- EXERCISE
Print all the entries exactly.

- PROVIDED ENTRIES
((
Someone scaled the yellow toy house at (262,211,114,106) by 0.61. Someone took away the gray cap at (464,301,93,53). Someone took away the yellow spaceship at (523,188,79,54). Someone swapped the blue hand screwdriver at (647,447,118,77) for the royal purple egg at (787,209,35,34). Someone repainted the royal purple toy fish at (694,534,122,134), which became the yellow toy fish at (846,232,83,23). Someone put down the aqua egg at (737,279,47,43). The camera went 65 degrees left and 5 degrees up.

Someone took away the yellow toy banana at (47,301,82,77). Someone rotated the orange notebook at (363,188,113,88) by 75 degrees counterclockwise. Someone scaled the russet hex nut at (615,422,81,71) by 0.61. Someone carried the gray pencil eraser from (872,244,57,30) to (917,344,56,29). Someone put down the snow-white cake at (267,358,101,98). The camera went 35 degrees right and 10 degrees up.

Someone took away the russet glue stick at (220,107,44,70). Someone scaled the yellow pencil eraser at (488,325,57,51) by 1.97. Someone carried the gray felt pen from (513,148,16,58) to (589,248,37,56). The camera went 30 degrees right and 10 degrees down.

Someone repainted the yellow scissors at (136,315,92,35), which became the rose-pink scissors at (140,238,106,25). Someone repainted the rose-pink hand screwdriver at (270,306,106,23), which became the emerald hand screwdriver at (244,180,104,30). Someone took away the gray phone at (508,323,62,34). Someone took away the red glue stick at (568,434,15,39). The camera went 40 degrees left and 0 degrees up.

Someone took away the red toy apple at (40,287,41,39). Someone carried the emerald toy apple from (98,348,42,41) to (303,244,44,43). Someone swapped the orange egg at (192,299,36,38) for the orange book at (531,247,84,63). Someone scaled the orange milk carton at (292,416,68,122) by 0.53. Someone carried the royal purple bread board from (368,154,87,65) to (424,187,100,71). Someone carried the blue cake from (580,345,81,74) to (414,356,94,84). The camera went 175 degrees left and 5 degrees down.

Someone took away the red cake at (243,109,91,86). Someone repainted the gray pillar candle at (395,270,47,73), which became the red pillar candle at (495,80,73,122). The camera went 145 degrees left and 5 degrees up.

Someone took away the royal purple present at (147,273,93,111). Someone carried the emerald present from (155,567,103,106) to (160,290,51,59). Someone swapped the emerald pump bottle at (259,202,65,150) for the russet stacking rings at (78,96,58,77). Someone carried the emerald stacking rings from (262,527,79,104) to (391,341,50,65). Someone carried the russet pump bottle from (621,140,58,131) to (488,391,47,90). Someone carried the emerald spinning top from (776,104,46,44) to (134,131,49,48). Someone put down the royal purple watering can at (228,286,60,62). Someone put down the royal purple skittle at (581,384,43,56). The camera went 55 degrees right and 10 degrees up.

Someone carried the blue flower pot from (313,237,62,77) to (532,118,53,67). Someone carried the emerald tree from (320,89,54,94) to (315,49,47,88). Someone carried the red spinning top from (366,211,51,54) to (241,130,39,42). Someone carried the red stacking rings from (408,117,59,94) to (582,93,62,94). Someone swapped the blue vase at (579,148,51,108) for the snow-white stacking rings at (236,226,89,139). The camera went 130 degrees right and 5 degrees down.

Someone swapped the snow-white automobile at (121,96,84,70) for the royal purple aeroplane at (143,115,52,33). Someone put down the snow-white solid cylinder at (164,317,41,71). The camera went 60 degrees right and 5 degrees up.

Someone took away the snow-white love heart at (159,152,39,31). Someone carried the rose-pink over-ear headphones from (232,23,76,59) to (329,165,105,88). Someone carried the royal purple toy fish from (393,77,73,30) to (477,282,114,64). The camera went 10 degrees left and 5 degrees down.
))
- COMPLETED TASK
Someone scaled the yellow toy house at (262,211,114,106) by 0.61. Someone took away the gray cap at (464,301,93,53). Someone took away the yellow spaceship at (523,188,79,54). Someone swapped the blue hand screwdriver at (647,447,118,77) for the royal purple egg at (787,209,35,34). Someone repainted the royal purple toy fish at (694,534,122,134), which became the yellow toy fish at (846,232,83,23). Someone put down the aqua egg at (737,279,47,43). The camera went 65 degrees left and 5 degrees up.

Someone took away the yellow toy banana at (47,301,82,77). Someone rotated the orange notebook at (363,188,113,88) by 75 degrees counterclockwise. Someone scaled the russet hex nut at (615,422,81,71) by 0.61. Someone carried the gray pencil eraser from (872,244,57,30) to (917,344,56,29). Someone put down the snow-white cake at (267,358,101,98). The camera went 35 degrees right and 10 degrees up.

Someone took away the russet glue stick at (220,107,44,70). Someone scaled the yellow pencil eraser at (488,325,57,51) by 1.97. Someone carried the gray felt pen from (513,148,16,58) to (589,248,37,56). The camera went 30 degrees right and 10 degrees down.

Someone repainted the yellow scissors at (136,315,92,35), which became the rose-pink scissors at (140,238,106,25). Someone repainted the rose-pink hand screwdriver at (270,306,106,23), which became the emerald hand screwdriver at (244,180,104,30). Someone took away the gray phone at (508,323,62,34). Someone took away the red glue stick at (568,434,15,39). The camera went 40 degrees left and 0 degrees up.

Someone took away the red toy apple at (40,287,41,39). Someone carried the emerald toy apple from (98,348,42,41) to (303,244,44,43). Someone swapped the orange egg at (192,299,36,38) for the orange book at (531,247,84,63). Someone scaled the orange milk carton at (292,416,68,122) by 0.53. Someone carried the royal purple bread board from (368,154,87,65) to (424,187,100,71). Someone carried the blue cake from (580,345,81,74) to (414,356,94,84). The camera went 175 degrees left and 5 degrees down.

Someone took away the red cake at (243,109,91,86). Someone repainted the gray pillar candle at (395,270,47,73), which became the red pillar candle at (495,80,73,122). The camera went 145 degrees left and 5 degrees up.

Someone took away the royal purple present at (147,273,93,111). Someone carried the emerald present from (155,567,103,106) to (160,290,51,59). Someone swapped the emerald pump bottle at (259,202,65,150) for the russet stacking rings at (78,96,58,77). Someone carried the emerald stacking rings from (262,527,79,104) to (391,341,50,65). Someone carried the russet pump bottle from (621,140,58,131) to (488,391,47,90). Someone carried the emerald spinning top from (776,104,46,44) to (134,131,49,48). Someone put down the royal purple watering can at (228,286,60,62). Someone put down the royal purple skittle at (581,384,43,56). The camera went 55 degrees right and 10 degrees up.

Someone carried the blue flower pot from (313,237,62,77) to (532,118,53,67). Someone carried the emerald tree from (320,89,54,94) to (315,49,47,88). Someone carried the red spinning top from (366,211,51,54) to (241,130,39,42). Someone carried the red stacking rings from (408,117,59,94) to (582,93,62,94). Someone swapped the blue vase at (579,148,51,108) for the snow-white stacking rings at (236,226,89,139). The camera went 130 degrees right and 5 degrees down.

Someone swapped the snow-white automobile at (121,96,84,70) for the royal purple aeroplane at (143,115,52,33). Someone put down the snow-white solid cylinder at (164,317,41,71). The camera went 60 degrees right and 5 degrees up.

Someone took away the snow-white love heart at (159,152,39,31). Someone carried the rose-pink over-ear headphones from (232,23,76,59) to (329,165,105,88). Someone carried the royal purple toy fish from (393,77,73,30) to (477,282,114,64). The camera went 10 degrees left and 5 degrees down.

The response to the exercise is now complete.